(Ketentuan Latihan)
Pilih setiap baris di bawah ini yang memuat kata "kern", lalu salin baris-baris tersebut.

[Item dataset]
• • •
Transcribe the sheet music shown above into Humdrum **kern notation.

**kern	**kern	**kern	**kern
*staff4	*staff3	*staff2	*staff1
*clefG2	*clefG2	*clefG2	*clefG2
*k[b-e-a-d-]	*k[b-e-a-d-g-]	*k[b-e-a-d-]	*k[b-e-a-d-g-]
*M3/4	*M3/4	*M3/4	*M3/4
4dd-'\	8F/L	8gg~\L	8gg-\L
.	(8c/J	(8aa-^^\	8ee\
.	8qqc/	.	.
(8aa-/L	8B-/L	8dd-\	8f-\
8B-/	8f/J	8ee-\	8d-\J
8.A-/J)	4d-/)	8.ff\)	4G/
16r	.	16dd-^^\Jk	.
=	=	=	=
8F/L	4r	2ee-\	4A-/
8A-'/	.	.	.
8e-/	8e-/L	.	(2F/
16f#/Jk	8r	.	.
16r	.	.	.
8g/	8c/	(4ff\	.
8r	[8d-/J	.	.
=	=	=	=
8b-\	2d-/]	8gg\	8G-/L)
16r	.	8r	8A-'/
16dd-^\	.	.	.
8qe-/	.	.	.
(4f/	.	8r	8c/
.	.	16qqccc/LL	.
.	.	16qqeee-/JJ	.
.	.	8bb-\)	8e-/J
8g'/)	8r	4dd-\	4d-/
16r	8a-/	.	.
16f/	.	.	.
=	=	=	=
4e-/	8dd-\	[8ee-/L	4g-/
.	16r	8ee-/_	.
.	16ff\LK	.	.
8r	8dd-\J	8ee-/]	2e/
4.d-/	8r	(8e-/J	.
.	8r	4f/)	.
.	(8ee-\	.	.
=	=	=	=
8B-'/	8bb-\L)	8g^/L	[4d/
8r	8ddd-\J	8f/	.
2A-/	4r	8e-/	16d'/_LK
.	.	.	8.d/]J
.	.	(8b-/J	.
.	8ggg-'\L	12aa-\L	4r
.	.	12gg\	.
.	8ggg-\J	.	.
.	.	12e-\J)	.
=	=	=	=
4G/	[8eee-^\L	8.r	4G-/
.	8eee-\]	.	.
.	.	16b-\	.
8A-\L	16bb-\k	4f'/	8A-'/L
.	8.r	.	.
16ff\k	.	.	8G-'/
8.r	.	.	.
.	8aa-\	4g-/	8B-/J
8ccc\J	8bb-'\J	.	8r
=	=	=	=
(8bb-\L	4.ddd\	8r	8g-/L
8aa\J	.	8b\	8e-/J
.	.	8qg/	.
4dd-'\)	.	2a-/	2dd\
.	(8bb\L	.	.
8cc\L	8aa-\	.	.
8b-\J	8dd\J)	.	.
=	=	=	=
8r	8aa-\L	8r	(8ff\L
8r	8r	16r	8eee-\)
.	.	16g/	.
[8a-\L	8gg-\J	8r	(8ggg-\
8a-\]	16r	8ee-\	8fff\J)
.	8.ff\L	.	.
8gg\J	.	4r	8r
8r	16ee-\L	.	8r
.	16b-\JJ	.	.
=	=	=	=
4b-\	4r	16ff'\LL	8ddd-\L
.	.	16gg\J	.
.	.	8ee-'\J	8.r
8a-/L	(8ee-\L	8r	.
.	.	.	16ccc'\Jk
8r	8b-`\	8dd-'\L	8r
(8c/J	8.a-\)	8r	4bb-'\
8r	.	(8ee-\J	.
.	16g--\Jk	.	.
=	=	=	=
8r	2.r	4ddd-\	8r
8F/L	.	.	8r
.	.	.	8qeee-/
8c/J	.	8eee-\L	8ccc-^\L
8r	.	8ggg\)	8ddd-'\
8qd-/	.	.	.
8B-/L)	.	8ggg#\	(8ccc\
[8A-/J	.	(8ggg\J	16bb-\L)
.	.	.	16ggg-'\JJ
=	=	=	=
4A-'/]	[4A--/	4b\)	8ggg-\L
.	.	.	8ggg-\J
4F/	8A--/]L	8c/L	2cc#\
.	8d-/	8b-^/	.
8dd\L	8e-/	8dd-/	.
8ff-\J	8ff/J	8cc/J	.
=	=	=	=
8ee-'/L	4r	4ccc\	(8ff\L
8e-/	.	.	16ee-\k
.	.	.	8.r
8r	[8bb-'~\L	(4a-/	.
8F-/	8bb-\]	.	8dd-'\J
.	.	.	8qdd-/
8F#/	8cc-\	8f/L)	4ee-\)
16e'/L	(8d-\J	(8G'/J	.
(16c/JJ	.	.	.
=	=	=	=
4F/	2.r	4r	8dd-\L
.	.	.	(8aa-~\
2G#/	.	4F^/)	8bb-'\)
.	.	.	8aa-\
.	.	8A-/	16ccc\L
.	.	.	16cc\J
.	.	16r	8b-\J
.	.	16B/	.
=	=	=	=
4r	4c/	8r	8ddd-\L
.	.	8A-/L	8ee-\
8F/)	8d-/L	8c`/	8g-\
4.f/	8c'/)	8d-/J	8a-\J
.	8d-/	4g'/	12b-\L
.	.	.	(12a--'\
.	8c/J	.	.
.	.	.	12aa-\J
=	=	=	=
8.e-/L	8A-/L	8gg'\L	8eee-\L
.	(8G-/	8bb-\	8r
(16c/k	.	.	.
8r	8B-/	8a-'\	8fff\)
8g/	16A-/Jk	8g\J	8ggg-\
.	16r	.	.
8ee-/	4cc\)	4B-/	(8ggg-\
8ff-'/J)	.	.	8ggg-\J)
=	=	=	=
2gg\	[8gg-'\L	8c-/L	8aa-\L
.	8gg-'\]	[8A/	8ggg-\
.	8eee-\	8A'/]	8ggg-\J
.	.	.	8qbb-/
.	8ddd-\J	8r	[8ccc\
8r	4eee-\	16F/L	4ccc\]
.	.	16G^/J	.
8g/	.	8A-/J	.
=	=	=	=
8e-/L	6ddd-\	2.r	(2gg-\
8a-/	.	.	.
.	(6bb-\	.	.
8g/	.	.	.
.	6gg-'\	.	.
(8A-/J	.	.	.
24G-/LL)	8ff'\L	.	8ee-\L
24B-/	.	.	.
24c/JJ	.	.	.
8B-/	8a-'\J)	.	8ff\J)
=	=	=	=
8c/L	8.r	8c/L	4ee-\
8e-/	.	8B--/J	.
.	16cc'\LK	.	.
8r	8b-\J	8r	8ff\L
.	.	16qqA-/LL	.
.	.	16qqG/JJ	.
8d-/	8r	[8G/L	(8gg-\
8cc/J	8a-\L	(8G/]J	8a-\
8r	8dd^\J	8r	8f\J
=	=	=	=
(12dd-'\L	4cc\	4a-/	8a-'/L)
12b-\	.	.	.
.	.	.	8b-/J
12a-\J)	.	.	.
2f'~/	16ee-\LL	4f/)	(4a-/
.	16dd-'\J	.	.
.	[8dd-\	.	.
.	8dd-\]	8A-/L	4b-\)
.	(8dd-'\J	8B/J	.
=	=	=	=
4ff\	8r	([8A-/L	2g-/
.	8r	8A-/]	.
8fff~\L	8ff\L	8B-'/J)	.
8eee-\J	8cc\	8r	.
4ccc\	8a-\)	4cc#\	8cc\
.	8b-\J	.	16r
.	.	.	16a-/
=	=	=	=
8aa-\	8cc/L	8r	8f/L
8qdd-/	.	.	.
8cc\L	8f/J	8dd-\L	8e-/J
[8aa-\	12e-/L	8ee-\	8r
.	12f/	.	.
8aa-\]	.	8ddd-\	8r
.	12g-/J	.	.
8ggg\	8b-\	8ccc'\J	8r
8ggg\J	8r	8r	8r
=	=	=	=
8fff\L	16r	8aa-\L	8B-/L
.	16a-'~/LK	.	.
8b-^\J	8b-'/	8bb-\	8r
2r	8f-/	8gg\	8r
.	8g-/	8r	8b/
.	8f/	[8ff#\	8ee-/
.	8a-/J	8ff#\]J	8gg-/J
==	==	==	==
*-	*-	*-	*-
• • •
(Jawaban Benar)
Transcribe the sheet music shown above into Humdrum **kern notation.
**kern	**kern	**kern	**kern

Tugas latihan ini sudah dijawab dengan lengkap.